### GIVEN DATA ###
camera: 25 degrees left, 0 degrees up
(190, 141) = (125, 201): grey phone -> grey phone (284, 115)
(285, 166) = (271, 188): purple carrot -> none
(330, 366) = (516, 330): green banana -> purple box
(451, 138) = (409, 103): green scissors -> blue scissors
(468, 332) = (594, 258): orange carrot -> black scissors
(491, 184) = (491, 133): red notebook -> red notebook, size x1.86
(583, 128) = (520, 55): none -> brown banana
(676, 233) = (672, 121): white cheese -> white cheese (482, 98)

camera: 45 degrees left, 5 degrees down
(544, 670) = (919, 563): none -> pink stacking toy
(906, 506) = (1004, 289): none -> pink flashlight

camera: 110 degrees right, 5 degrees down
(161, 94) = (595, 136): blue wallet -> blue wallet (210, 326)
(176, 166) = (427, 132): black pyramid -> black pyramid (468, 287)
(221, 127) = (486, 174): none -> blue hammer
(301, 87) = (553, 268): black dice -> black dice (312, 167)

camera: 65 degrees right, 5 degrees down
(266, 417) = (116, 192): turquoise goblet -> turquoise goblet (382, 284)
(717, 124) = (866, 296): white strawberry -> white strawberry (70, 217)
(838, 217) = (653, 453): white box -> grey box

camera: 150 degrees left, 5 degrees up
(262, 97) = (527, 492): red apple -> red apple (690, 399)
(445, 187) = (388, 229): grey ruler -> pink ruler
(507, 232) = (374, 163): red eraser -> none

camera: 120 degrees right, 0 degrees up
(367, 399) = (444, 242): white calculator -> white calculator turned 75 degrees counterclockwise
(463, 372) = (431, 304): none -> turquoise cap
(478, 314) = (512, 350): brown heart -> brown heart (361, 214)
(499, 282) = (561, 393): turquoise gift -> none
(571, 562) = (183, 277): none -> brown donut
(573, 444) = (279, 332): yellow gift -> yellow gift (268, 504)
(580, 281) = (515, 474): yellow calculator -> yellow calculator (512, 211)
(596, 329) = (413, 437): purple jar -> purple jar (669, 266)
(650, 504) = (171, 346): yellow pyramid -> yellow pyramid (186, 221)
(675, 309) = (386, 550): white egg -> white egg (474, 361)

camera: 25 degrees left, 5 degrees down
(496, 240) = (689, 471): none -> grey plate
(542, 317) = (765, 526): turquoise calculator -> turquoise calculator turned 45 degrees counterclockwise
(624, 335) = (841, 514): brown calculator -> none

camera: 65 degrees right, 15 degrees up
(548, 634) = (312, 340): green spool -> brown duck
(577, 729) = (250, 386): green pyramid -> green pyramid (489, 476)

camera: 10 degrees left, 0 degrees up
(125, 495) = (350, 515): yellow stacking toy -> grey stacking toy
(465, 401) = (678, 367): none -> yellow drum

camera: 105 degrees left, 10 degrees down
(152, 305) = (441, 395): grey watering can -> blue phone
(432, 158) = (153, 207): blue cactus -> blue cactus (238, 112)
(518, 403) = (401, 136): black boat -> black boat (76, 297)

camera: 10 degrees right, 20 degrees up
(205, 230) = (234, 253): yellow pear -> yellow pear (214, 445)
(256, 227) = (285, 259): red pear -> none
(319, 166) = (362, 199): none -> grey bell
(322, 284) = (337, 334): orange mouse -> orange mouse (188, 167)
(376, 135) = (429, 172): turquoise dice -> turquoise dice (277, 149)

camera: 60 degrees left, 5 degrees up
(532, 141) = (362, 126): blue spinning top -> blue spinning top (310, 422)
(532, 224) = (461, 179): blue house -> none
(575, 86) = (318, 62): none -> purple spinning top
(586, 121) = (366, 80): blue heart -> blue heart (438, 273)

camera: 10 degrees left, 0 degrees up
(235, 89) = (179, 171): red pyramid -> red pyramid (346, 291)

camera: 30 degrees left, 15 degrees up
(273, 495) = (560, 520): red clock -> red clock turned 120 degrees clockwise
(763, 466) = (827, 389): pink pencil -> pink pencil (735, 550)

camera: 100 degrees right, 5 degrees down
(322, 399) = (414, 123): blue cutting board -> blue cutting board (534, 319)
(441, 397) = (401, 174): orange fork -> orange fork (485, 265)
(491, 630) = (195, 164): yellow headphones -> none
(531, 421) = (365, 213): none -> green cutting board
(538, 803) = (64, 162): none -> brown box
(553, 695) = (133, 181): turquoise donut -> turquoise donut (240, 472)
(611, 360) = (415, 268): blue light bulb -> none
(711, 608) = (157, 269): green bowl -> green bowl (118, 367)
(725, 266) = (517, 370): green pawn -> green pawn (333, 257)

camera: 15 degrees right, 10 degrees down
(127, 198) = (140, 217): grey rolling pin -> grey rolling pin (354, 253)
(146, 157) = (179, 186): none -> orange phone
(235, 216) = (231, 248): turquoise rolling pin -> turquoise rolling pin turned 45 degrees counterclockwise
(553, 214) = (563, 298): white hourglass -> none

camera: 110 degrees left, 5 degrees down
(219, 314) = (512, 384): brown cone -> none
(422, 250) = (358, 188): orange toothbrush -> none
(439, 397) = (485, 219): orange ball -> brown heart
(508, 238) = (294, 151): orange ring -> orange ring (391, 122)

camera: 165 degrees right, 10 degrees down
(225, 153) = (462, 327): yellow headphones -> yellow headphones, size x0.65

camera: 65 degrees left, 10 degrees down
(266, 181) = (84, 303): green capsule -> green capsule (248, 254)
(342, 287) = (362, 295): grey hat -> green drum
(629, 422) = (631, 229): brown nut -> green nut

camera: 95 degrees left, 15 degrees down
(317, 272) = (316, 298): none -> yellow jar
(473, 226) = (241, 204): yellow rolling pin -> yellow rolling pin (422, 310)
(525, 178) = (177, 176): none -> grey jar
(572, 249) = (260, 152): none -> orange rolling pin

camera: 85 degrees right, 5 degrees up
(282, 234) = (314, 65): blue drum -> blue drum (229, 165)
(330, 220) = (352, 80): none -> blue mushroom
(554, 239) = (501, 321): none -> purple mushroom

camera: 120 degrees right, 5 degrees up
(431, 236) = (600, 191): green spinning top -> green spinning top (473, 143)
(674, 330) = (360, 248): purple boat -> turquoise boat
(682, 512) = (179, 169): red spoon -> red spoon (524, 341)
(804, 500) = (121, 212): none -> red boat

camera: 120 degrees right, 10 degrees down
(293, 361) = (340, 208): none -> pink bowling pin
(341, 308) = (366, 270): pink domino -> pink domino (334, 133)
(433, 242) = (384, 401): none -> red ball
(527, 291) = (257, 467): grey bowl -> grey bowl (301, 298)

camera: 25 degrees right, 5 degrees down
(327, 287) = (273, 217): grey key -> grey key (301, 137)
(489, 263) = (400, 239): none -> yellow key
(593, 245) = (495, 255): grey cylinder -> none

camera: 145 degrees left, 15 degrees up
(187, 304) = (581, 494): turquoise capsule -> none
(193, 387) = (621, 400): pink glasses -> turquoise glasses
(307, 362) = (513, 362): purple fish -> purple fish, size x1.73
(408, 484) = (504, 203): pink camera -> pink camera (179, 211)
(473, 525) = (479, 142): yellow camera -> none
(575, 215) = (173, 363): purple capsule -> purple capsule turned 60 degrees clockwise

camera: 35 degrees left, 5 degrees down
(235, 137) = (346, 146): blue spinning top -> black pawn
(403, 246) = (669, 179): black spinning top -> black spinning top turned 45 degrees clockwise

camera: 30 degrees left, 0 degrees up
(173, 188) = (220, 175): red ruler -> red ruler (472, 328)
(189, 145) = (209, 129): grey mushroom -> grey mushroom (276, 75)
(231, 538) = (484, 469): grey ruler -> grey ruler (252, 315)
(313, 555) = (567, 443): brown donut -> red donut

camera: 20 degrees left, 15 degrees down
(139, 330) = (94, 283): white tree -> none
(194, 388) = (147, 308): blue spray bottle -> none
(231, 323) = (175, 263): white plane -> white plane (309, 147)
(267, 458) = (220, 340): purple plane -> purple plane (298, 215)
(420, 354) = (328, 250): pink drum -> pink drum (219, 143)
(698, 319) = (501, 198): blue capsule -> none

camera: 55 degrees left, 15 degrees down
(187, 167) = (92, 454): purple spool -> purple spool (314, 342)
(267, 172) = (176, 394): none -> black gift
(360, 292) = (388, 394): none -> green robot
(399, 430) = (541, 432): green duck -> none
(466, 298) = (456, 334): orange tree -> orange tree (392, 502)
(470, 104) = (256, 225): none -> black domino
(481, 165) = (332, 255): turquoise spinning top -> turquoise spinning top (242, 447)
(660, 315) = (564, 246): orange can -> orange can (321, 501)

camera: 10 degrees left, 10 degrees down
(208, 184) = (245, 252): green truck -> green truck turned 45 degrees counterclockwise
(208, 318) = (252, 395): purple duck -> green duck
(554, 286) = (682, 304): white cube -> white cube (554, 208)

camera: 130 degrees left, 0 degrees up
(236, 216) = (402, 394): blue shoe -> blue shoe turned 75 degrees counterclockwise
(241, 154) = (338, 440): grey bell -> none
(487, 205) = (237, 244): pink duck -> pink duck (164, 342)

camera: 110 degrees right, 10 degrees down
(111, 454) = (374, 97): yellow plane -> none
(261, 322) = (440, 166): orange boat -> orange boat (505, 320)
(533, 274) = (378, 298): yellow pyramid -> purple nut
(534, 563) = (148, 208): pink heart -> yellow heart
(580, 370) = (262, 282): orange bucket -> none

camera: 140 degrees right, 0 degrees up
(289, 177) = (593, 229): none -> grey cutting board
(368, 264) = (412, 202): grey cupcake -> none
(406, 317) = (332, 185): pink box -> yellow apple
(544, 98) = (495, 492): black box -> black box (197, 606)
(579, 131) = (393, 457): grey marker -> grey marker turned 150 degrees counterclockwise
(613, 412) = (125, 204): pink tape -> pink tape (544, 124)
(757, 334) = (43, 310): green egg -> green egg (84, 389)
###
WHAT IS BEING ASKED:
Your task is to retype the entries verbatim, starting with the line that holds "(596, 329) = (413, 437): purple" and stopping after the line that holds "(553, 695) = (133, 181): turquoise".

SOLUTION FOR THIS EXERCISE:
(596, 329) = (413, 437): purple jar -> purple jar (669, 266)
(650, 504) = (171, 346): yellow pyramid -> yellow pyramid (186, 221)
(675, 309) = (386, 550): white egg -> white egg (474, 361)

camera: 25 degrees left, 5 degrees down
(496, 240) = (689, 471): none -> grey plate
(542, 317) = (765, 526): turquoise calculator -> turquoise calculator turned 45 degrees counterclockwise
(624, 335) = (841, 514): brown calculator -> none

camera: 65 degrees right, 15 degrees up
(548, 634) = (312, 340): green spool -> brown duck
(577, 729) = (250, 386): green pyramid -> green pyramid (489, 476)

camera: 10 degrees left, 0 degrees up
(125, 495) = (350, 515): yellow stacking toy -> grey stacking toy
(465, 401) = (678, 367): none -> yellow drum

camera: 105 degrees left, 10 degrees down
(152, 305) = (441, 395): grey watering can -> blue phone
(432, 158) = (153, 207): blue cactus -> blue cactus (238, 112)
(518, 403) = (401, 136): black boat -> black boat (76, 297)

camera: 10 degrees right, 20 degrees up
(205, 230) = (234, 253): yellow pear -> yellow pear (214, 445)
(256, 227) = (285, 259): red pear -> none
(319, 166) = (362, 199): none -> grey bell
(322, 284) = (337, 334): orange mouse -> orange mouse (188, 167)
(376, 135) = (429, 172): turquoise dice -> turquoise dice (277, 149)

camera: 60 degrees left, 5 degrees up
(532, 141) = (362, 126): blue spinning top -> blue spinning top (310, 422)
(532, 224) = (461, 179): blue house -> none
(575, 86) = (318, 62): none -> purple spinning top
(586, 121) = (366, 80): blue heart -> blue heart (438, 273)

camera: 10 degrees left, 0 degrees up
(235, 89) = (179, 171): red pyramid -> red pyramid (346, 291)

camera: 30 degrees left, 15 degrees up
(273, 495) = (560, 520): red clock -> red clock turned 120 degrees clockwise
(763, 466) = (827, 389): pink pencil -> pink pencil (735, 550)

camera: 100 degrees right, 5 degrees down
(322, 399) = (414, 123): blue cutting board -> blue cutting board (534, 319)
(441, 397) = (401, 174): orange fork -> orange fork (485, 265)
(491, 630) = (195, 164): yellow headphones -> none
(531, 421) = (365, 213): none -> green cutting board
(538, 803) = (64, 162): none -> brown box
(553, 695) = (133, 181): turquoise donut -> turquoise donut (240, 472)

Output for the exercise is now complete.